Each record should be given again exactly, and any picture in it left out.
■ ■ ■ ■ ■ ■ ■
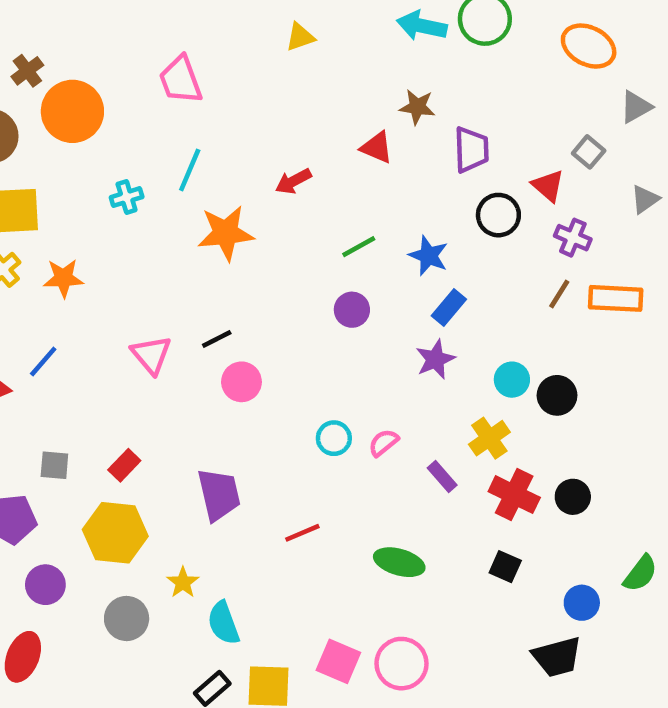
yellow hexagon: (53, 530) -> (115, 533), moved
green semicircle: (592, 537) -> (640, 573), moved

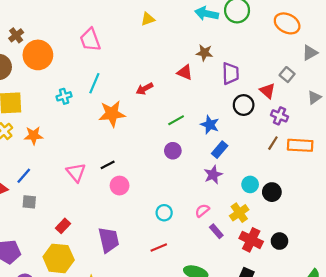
pink semicircle: (383, 443) -> (202, 211), moved
gray square: (54, 465) -> (29, 202), moved
red line: (302, 533) -> (159, 248), moved

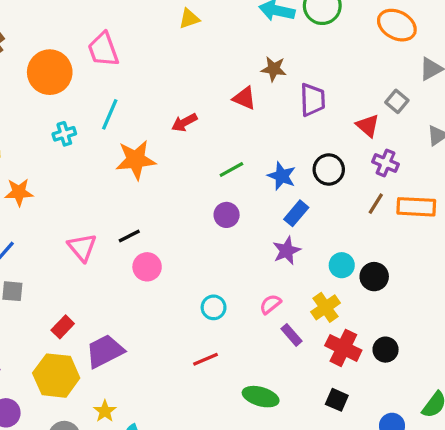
orange circle: (38, 55) -> (50, 72), moved
black circle: (244, 105) -> (329, 169), moved
purple trapezoid: (109, 240) -> (105, 351), moved, turned -104

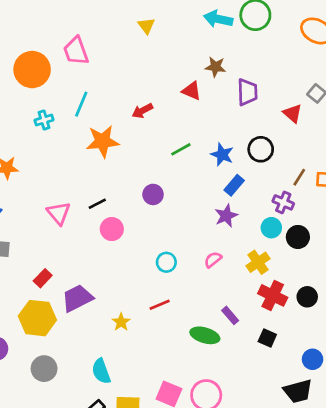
yellow triangle: (189, 19) -> (146, 26), turned -48
purple cross: (386, 163) -> (283, 202), moved
purple circle: (227, 215) -> (153, 194), moved
purple rectangle: (291, 335) -> (230, 315), moved
yellow star: (105, 411) -> (121, 322), moved

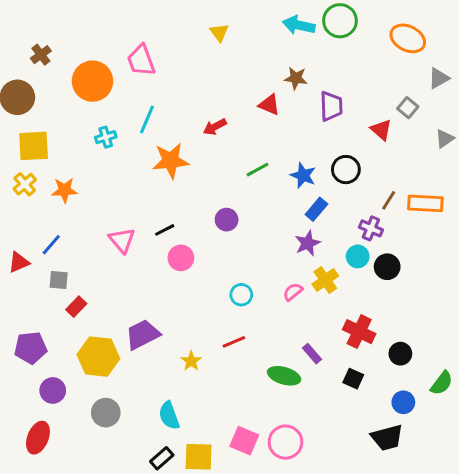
yellow cross: (258, 262) -> (325, 280), moved
red rectangle: (43, 278) -> (76, 307), moved
black circle: (307, 297) -> (400, 354), moved

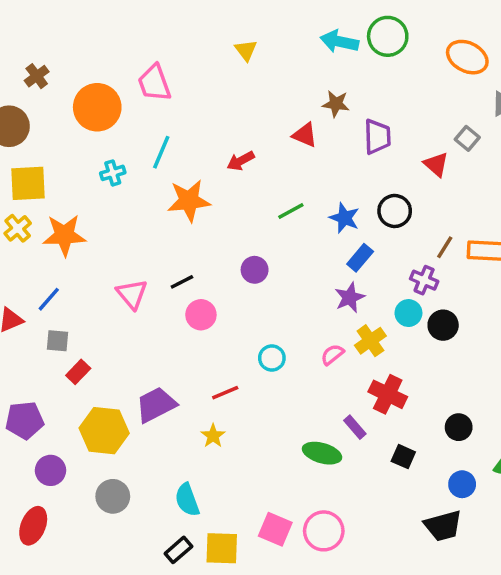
orange star: (65, 190) -> (64, 235), size x1.4
red cross: (359, 332) -> (388, 394), moved
red line: (234, 342) -> (225, 393), moved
■ ■ ■ ■ ■ ■ ■
### Expected output
yellow hexagon: (53, 530) -> (115, 533), moved
green semicircle: (592, 537) -> (640, 573), moved

pink semicircle: (383, 443) -> (202, 211), moved
gray square: (54, 465) -> (29, 202), moved
red line: (302, 533) -> (159, 248), moved

orange circle: (38, 55) -> (50, 72), moved
black circle: (244, 105) -> (329, 169), moved
purple trapezoid: (109, 240) -> (105, 351), moved, turned -104

yellow triangle: (189, 19) -> (146, 26), turned -48
purple cross: (386, 163) -> (283, 202), moved
purple circle: (227, 215) -> (153, 194), moved
purple rectangle: (291, 335) -> (230, 315), moved
yellow star: (105, 411) -> (121, 322), moved

yellow cross: (258, 262) -> (325, 280), moved
red rectangle: (43, 278) -> (76, 307), moved
black circle: (307, 297) -> (400, 354), moved

orange star: (65, 190) -> (64, 235), size x1.4
red cross: (359, 332) -> (388, 394), moved
red line: (234, 342) -> (225, 393), moved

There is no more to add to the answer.